- _THE PROBLEM_: Copy out the listing from its first line through the line containing "117: (448, 133)", including both of those lines.

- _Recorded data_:
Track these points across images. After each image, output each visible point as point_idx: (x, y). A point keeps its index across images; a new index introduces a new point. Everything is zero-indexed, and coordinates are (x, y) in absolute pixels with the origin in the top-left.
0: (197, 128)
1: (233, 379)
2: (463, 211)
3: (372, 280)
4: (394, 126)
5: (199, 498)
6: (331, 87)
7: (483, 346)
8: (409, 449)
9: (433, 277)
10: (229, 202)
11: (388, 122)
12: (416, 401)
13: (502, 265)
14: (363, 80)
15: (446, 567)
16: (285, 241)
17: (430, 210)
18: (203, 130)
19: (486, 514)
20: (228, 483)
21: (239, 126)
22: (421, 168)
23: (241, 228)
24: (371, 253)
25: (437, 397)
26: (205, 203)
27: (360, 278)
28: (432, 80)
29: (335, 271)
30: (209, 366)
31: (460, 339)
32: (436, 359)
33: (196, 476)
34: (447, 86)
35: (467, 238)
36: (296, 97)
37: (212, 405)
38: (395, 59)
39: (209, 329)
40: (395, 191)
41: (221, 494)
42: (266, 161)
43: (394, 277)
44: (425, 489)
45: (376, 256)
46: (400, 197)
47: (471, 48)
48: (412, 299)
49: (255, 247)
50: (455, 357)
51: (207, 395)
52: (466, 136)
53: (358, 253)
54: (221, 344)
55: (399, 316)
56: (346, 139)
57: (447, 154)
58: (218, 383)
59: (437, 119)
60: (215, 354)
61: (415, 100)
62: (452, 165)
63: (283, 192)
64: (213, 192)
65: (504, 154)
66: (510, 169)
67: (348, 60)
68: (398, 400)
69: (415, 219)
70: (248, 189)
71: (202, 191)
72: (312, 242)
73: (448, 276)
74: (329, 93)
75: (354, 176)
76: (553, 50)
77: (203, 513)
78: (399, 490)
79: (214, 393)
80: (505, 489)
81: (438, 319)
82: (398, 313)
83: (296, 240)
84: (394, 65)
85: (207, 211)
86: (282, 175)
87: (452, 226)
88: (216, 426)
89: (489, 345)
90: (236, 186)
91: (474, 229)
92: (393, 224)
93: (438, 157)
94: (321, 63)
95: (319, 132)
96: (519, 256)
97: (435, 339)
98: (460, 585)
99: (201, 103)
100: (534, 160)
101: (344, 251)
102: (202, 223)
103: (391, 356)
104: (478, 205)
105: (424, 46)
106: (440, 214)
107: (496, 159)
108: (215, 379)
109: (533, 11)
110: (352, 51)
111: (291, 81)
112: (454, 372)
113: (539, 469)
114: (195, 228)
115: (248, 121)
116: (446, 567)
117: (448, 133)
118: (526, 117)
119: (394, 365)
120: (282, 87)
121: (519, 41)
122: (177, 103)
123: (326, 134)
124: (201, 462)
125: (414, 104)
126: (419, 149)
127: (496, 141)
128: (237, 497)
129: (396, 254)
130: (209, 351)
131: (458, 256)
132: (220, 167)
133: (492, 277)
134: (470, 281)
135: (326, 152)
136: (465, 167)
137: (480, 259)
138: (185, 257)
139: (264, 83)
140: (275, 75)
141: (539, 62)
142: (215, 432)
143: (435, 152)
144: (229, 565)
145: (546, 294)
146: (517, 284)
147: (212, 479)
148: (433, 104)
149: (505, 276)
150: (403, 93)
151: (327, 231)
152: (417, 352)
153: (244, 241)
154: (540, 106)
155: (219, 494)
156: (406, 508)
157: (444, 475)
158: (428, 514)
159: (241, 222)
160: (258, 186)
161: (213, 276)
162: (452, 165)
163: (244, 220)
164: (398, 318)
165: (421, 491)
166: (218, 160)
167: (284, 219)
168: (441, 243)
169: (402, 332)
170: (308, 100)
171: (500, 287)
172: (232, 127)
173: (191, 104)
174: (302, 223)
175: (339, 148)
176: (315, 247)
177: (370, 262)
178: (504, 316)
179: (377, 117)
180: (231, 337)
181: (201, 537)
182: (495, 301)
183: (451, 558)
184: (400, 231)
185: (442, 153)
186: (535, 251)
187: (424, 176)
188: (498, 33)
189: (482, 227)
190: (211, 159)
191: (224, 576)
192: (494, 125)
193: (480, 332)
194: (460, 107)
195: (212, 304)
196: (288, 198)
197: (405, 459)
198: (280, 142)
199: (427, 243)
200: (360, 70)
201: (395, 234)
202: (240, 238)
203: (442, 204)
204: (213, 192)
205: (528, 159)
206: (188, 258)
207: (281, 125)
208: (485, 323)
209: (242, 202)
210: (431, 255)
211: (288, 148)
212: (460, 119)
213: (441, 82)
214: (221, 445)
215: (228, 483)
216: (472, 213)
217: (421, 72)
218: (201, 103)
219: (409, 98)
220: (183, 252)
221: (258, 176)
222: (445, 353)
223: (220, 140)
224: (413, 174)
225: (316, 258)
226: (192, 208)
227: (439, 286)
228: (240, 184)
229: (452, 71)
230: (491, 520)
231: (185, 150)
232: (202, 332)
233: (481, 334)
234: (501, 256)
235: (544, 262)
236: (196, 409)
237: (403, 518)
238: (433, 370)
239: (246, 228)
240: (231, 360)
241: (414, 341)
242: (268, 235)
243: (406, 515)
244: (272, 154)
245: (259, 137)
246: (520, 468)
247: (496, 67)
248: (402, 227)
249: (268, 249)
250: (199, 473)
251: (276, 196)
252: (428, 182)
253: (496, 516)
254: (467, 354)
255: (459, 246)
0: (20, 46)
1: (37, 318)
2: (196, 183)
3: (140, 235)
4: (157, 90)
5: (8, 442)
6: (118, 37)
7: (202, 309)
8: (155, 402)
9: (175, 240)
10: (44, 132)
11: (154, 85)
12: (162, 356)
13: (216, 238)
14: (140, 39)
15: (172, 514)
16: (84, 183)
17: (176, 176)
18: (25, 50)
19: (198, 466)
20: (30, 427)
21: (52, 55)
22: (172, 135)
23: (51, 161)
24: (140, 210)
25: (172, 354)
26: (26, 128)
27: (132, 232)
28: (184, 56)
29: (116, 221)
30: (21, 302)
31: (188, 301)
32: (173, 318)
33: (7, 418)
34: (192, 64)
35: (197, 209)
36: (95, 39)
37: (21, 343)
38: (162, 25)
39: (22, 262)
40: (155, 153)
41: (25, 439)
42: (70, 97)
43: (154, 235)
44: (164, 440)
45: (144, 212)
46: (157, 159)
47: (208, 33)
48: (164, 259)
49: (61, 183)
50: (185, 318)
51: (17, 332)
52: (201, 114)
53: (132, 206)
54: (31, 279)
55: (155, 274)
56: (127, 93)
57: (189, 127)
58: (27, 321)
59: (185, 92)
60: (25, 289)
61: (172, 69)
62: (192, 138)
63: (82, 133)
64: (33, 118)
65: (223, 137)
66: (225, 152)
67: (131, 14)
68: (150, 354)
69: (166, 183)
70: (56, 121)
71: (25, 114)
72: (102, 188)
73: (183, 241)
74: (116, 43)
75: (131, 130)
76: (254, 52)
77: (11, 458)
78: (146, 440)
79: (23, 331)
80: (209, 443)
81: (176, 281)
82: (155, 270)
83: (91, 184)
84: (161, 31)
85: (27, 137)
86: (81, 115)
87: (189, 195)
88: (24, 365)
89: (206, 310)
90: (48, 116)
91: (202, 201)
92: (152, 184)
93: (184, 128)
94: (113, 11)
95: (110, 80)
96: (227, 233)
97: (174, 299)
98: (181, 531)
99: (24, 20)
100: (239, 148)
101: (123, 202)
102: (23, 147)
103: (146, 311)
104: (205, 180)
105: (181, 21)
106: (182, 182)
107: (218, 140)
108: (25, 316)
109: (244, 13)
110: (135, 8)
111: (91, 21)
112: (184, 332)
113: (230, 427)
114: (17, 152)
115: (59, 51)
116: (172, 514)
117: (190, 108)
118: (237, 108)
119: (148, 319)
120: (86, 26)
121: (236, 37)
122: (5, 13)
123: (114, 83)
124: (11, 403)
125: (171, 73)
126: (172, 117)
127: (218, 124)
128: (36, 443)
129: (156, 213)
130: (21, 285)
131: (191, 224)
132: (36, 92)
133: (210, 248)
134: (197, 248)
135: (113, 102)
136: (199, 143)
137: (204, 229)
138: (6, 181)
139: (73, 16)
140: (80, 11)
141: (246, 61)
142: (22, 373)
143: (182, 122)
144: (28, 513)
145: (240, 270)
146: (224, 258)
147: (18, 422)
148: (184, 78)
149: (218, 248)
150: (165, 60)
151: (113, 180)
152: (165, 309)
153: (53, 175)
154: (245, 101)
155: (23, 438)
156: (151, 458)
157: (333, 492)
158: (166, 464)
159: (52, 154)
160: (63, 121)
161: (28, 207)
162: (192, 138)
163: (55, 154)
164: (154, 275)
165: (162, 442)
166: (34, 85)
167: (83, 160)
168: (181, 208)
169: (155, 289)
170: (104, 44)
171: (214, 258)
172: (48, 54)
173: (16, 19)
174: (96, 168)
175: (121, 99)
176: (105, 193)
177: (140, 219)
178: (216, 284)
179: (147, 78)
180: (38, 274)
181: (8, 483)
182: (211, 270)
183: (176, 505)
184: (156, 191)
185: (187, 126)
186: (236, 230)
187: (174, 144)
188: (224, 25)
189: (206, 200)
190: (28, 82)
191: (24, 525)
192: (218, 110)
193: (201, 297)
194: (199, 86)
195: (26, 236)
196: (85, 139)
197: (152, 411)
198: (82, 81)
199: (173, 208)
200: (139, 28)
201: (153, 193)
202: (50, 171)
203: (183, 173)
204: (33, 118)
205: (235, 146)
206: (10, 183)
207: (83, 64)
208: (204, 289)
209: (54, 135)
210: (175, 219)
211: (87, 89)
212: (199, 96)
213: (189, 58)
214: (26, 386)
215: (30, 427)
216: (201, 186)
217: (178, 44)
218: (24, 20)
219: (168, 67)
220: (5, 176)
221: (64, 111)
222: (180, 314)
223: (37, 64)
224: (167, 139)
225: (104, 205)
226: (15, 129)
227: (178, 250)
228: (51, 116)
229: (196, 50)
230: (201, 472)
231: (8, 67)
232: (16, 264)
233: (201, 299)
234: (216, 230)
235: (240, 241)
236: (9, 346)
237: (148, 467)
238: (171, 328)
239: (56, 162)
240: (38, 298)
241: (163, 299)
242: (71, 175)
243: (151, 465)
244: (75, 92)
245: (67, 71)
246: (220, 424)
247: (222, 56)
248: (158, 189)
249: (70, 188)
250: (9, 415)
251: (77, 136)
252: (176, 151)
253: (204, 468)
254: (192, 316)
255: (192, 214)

- _EXERCISE OUTPUT_:
Track these points across images. After each image, output each visible point as point_idx: (x, y). A point keeps its index across images; a new index introduces a new point. Everything is zero-indexed, and coordinates are (x, y) in absolute pixels with the origin in the top-left.
0: (197, 128)
1: (233, 379)
2: (463, 211)
3: (372, 280)
4: (394, 126)
5: (199, 498)
6: (331, 87)
7: (483, 346)
8: (409, 449)
9: (433, 277)
10: (229, 202)
11: (388, 122)
12: (416, 401)
13: (502, 265)
14: (363, 80)
15: (446, 567)
16: (285, 241)
17: (430, 210)
18: (203, 130)
19: (486, 514)
20: (228, 483)
21: (239, 126)
22: (421, 168)
23: (241, 228)
24: (371, 253)
25: (437, 397)
26: (205, 203)
27: (360, 278)
28: (432, 80)
29: (335, 271)
30: (209, 366)
31: (460, 339)
32: (436, 359)
33: (196, 476)
34: (447, 86)
35: (467, 238)
36: (296, 97)
37: (212, 405)
38: (395, 59)
39: (209, 329)
40: (395, 191)
41: (221, 494)
42: (266, 161)
43: (394, 277)
44: (425, 489)
45: (376, 256)
46: (400, 197)
47: (471, 48)
48: (412, 299)
49: (255, 247)
50: (455, 357)
51: (207, 395)
52: (466, 136)
53: (358, 253)
54: (221, 344)
55: (399, 316)
56: (346, 139)
57: (447, 154)
58: (218, 383)
59: (437, 119)
60: (215, 354)
61: (415, 100)
62: (452, 165)
63: (283, 192)
64: (213, 192)
65: (504, 154)
66: (510, 169)
67: (348, 60)
68: (398, 400)
69: (415, 219)
70: (248, 189)
71: (202, 191)
72: (312, 242)
73: (448, 276)
74: (329, 93)
75: (354, 176)
76: (553, 50)
77: (203, 513)
78: (399, 490)
79: (214, 393)
80: (505, 489)
81: (438, 319)
82: (398, 313)
83: (296, 240)
84: (394, 65)
85: (207, 211)
86: (282, 175)
87: (452, 226)
88: (216, 426)
89: (489, 345)
90: (236, 186)
91: (474, 229)
92: (393, 224)
93: (438, 157)
94: (321, 63)
95: (319, 132)
96: (519, 256)
97: (435, 339)
98: (460, 585)
99: (201, 103)
100: (534, 160)
101: (344, 251)
102: (202, 223)
103: (391, 356)
104: (478, 205)
105: (424, 46)
106: (440, 214)
107: (496, 159)
108: (215, 379)
109: (533, 11)
110: (352, 51)
111: (291, 81)
112: (454, 372)
113: (539, 469)
114: (195, 228)
115: (248, 121)
116: (446, 567)
117: (448, 133)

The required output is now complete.